** RECORDS PROVIDED follows **

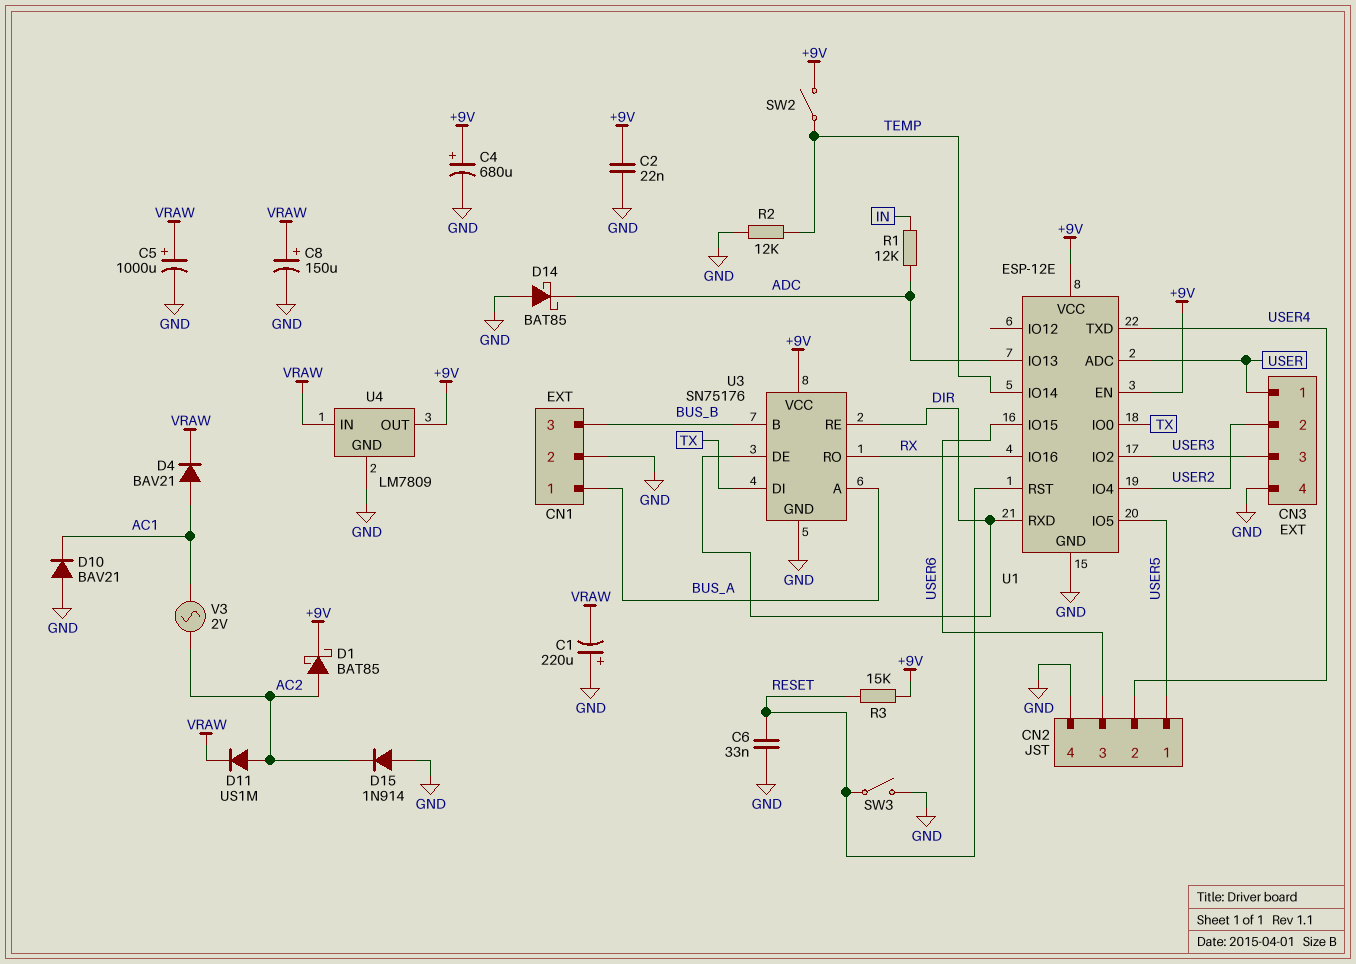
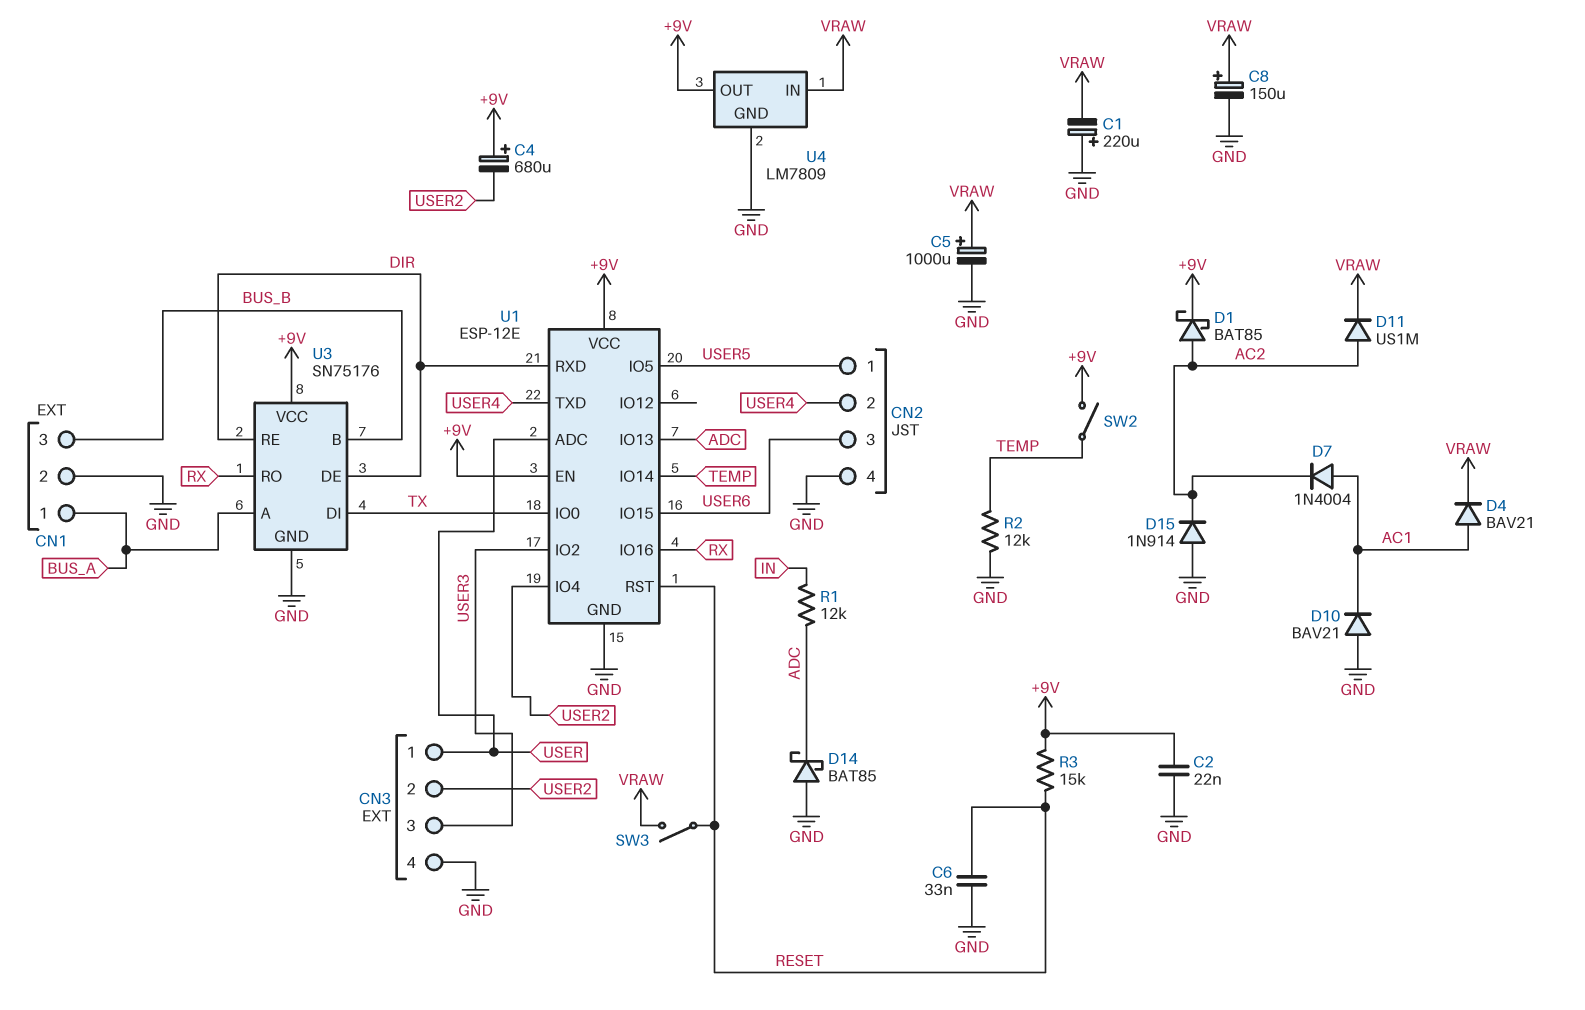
C4: 680uF (plus +9V, minus GND) -> 680uF (plus +9V, minus USER2)
D7: none -> diode 1N4004 (A AC1, K AC2)
SW3: switch (GND, RESET) -> switch (RESET, VRAW)
V3: AC 2V (AC1, AC2) -> none

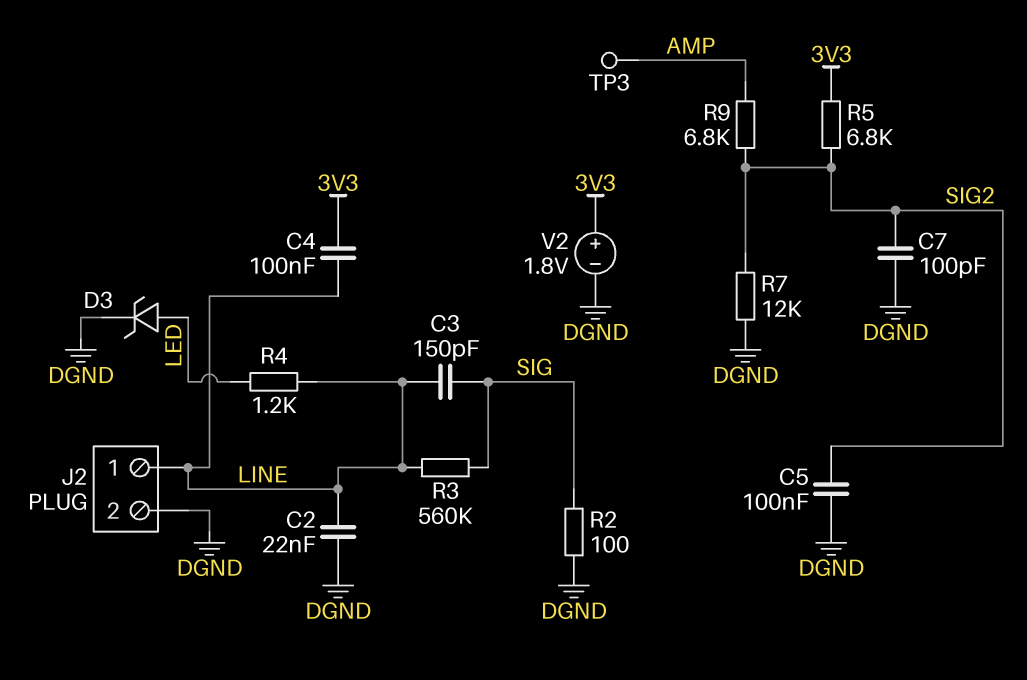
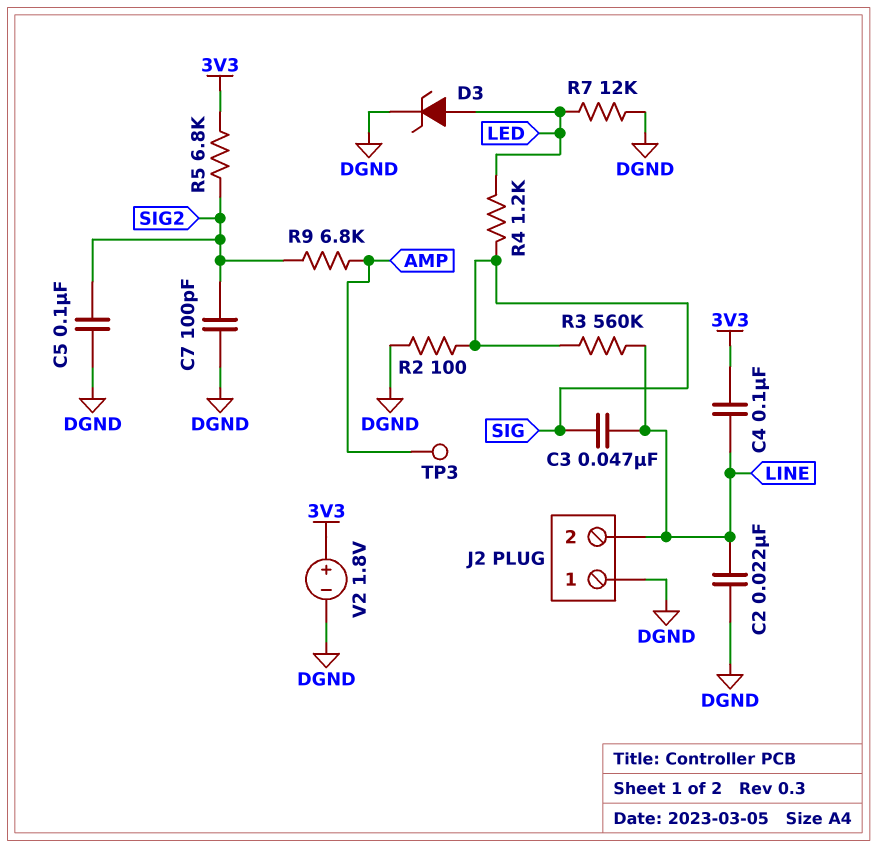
C3: 150pF (LINE, SIG) -> 47nF (LINE, SIG)
J2 pin 1: LINE -> DGND
J2 pin 2: DGND -> LINE
R4: 1.2k (LED, LINE) -> 1.2k (LED, SIG)
R7: 12k (DGND, SIG2) -> 12k (DGND, LED)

** End of RECORDS PROVIDED **

▶ [WHAT YOU WILL DO]
Whenever a line in the data above contains the word "DGND", include it in the tally, and report only the final number.

▶ [EXERCISE ANSWER]
3